_EXERCISE PROMPT_:
Every record, apart from its pictures, should be repeated exactly.

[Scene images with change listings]

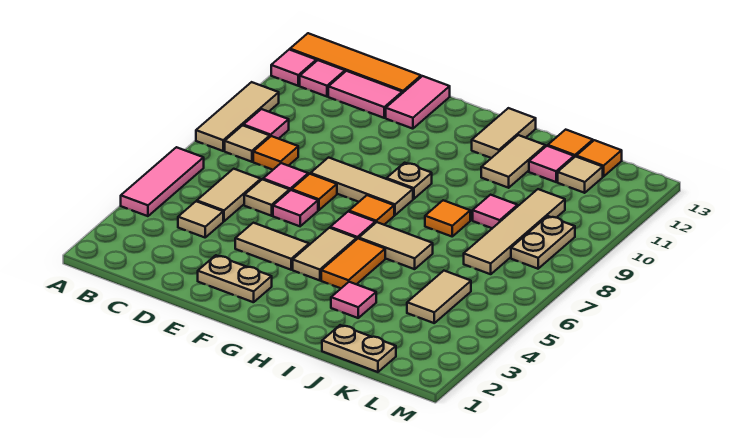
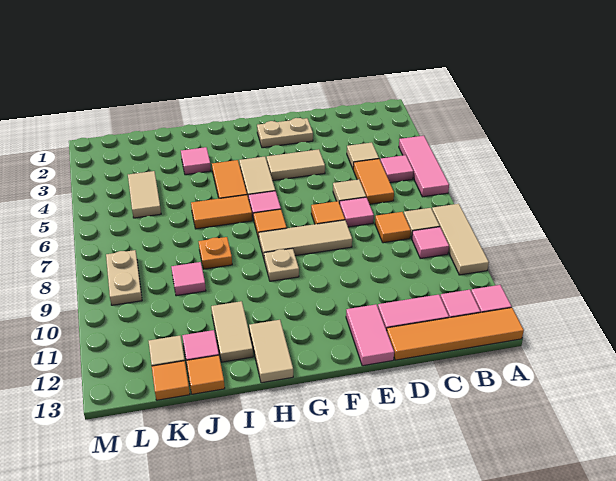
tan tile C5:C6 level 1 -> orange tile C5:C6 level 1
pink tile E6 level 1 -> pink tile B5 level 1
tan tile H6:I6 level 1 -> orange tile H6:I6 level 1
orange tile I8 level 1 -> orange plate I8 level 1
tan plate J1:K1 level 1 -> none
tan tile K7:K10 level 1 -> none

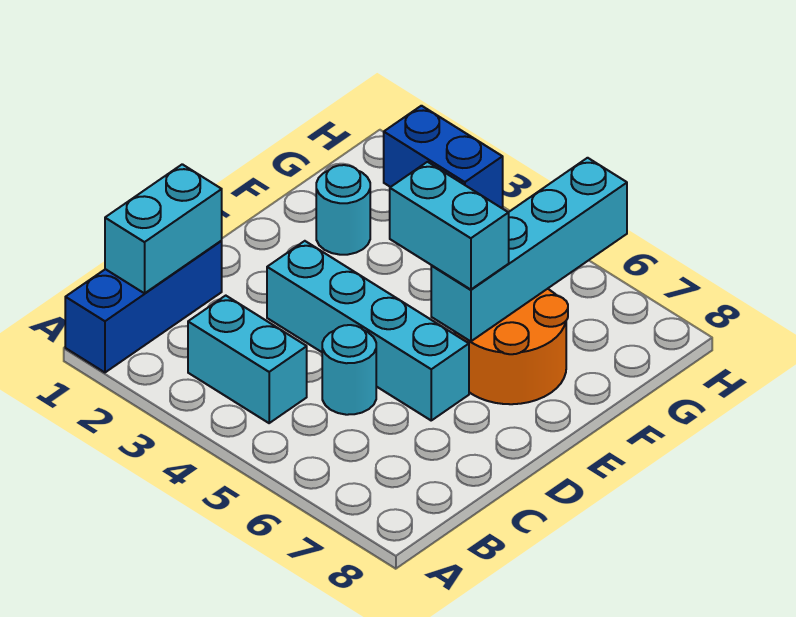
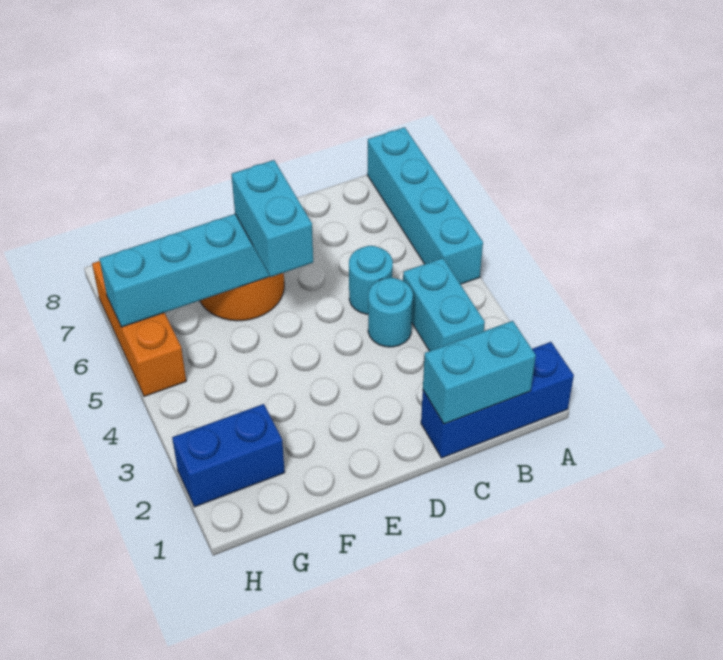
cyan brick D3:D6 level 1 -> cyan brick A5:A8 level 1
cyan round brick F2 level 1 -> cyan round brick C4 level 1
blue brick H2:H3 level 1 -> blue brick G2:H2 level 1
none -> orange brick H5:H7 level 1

_PROBLEM SOLUTION_:
tan tile C5:C6 level 1 -> orange tile C5:C6 level 1
pink tile E6 level 1 -> pink tile B5 level 1
tan tile H6:I6 level 1 -> orange tile H6:I6 level 1
orange tile I8 level 1 -> orange plate I8 level 1
tan plate J1:K1 level 1 -> none
tan tile K7:K10 level 1 -> none

cyan brick D3:D6 level 1 -> cyan brick A5:A8 level 1
cyan round brick F2 level 1 -> cyan round brick C4 level 1
blue brick H2:H3 level 1 -> blue brick G2:H2 level 1
none -> orange brick H5:H7 level 1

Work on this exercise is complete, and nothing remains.